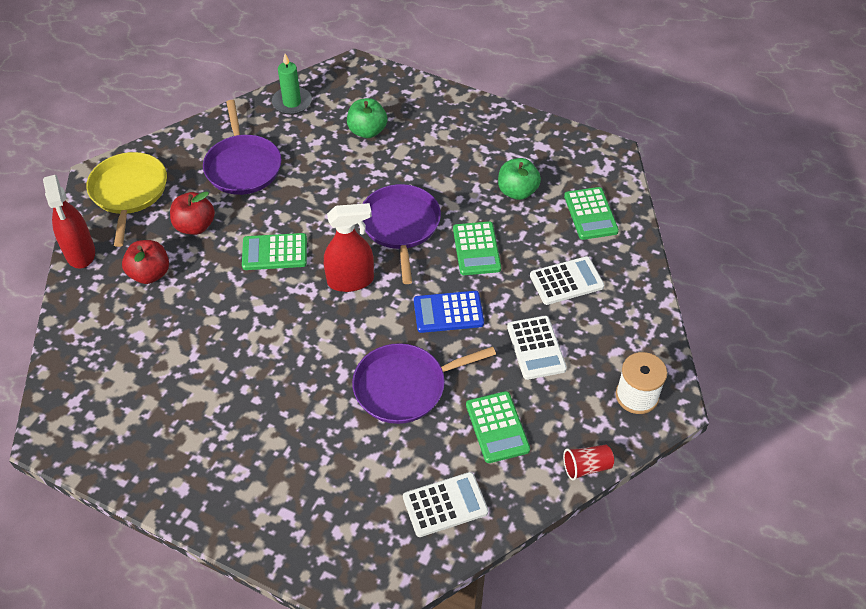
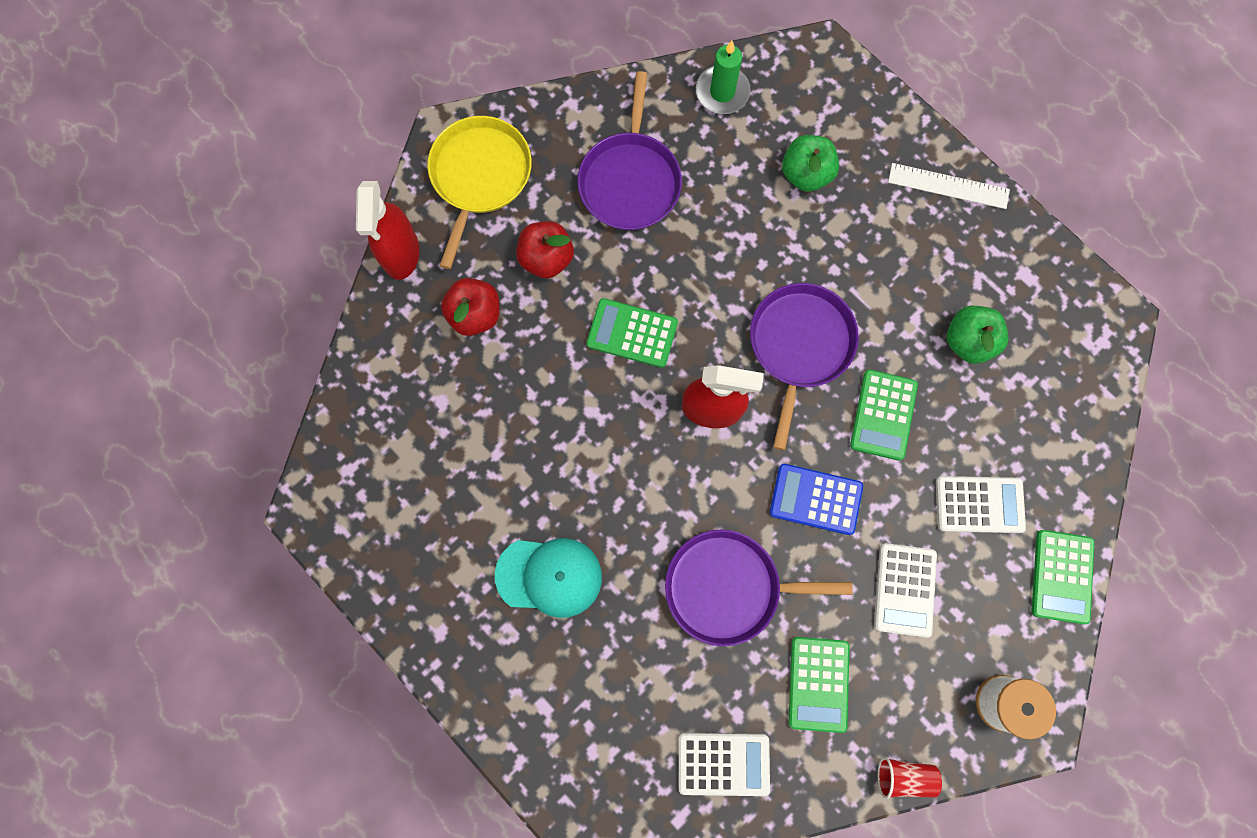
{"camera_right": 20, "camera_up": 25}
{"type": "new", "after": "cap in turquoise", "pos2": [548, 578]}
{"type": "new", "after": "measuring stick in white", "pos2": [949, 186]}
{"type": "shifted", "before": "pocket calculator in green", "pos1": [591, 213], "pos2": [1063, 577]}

Assignment: Restate the data above word for word, so that the only difference is the missing pictures.

Written response:
{"camera_right": 20, "camera_up": 25}
{"type": "new", "after": "cap in turquoise", "pos2": [548, 578]}
{"type": "new", "after": "measuring stick in white", "pos2": [949, 186]}
{"type": "shifted", "before": "pocket calculator in green", "pos1": [591, 213], "pos2": [1063, 577]}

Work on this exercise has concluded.